*Description of the task*.
Which lines in the records below mention the word "dumbbell"? Copy each one out.

*Working data*.

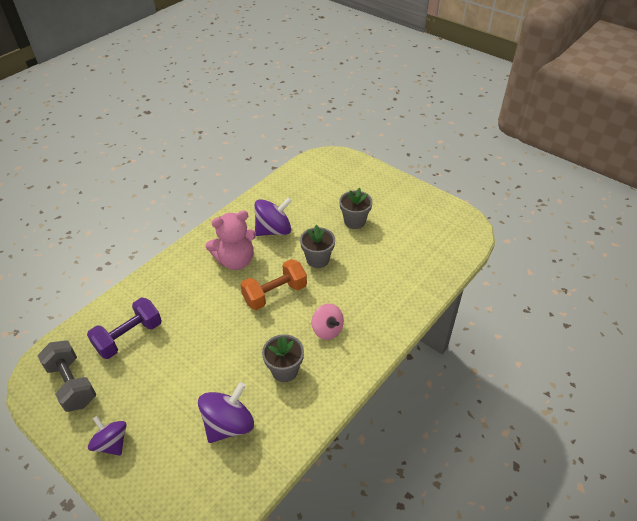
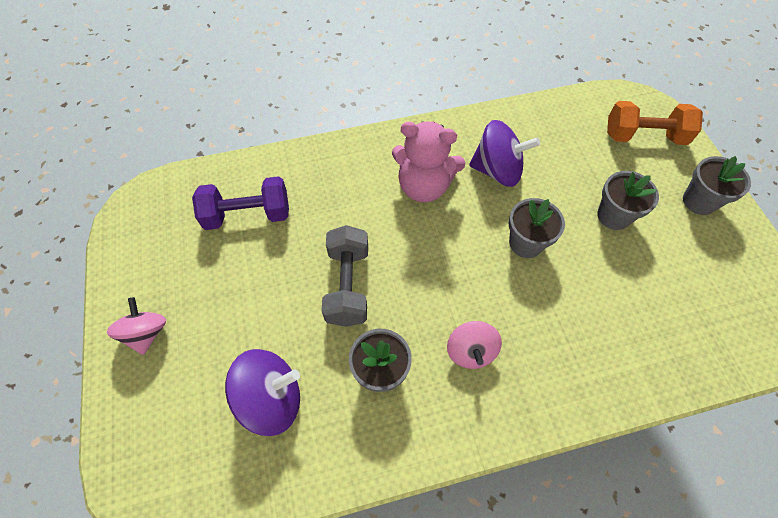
camera: 35 degrees right, 15 degrees up
(72, 384) = (159, 236): grey dumbbell -> grey dumbbell (348, 285)
(112, 443) = (146, 333): purple spinning top -> pink spinning top
(275, 294) = (440, 259): orange dumbbell -> orange dumbbell (644, 136)
(392, 192) = (699, 201): none -> grey flower pot

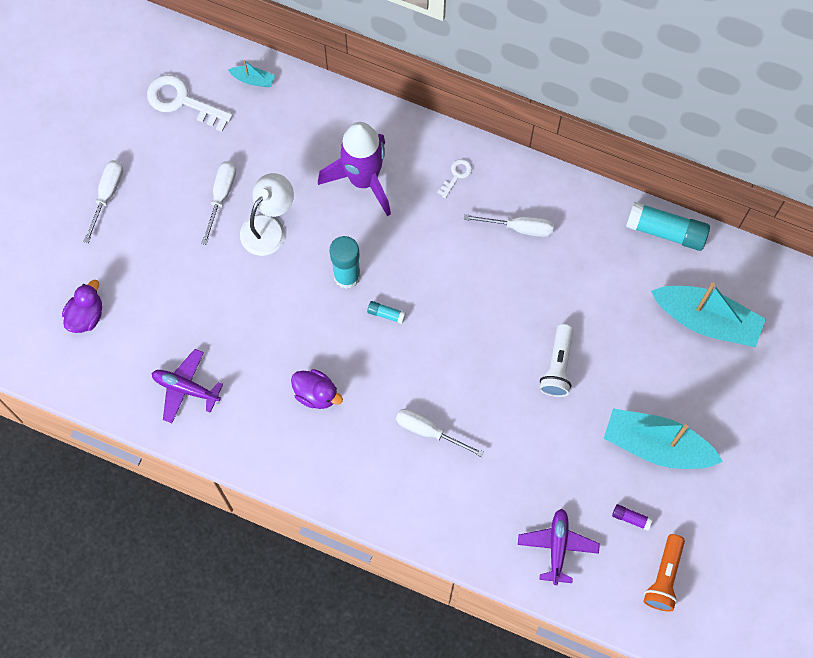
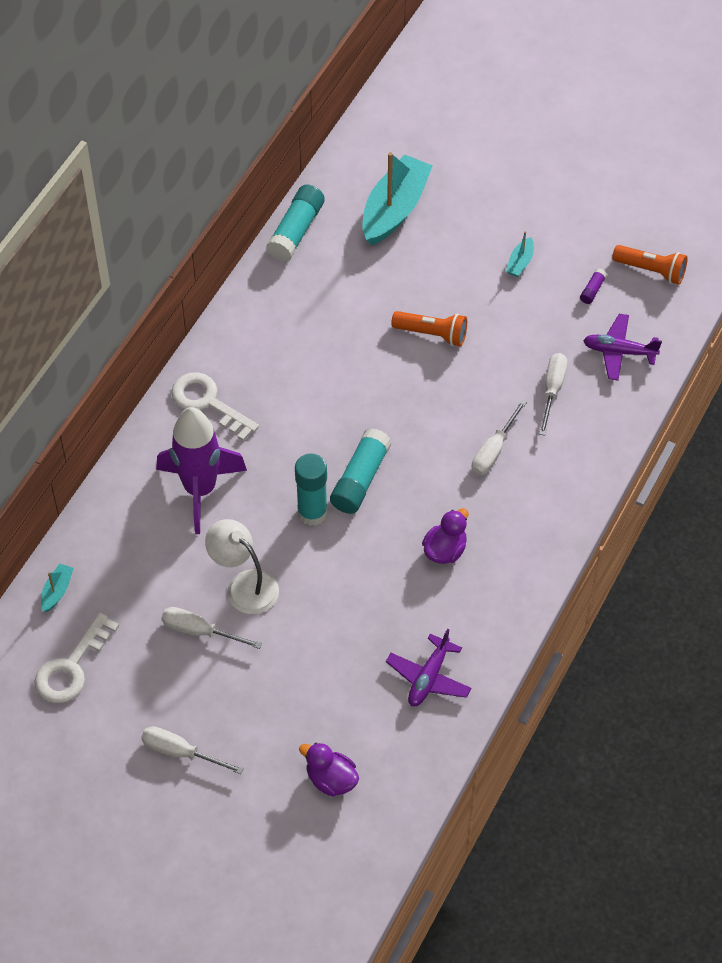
camera: 85 degrees left, 15 degrees down
(386, 314) = (360, 479): turquoise glue stick -> turquoise glue stick, size x2.17
(456, 175) = (208, 403): white key -> white key, size x1.99
(519, 227) = (276, 352): white screwdriver -> white screwdriver (552, 390)
(557, 366) = (432, 334): white flashlight -> orange flashlight
(656, 445) = (520, 262): turquoise boat -> turquoise boat, size x0.43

*Answer*.
(72, 384) = (159, 236): grey dumbbell -> grey dumbbell (348, 285)
(275, 294) = (440, 259): orange dumbbell -> orange dumbbell (644, 136)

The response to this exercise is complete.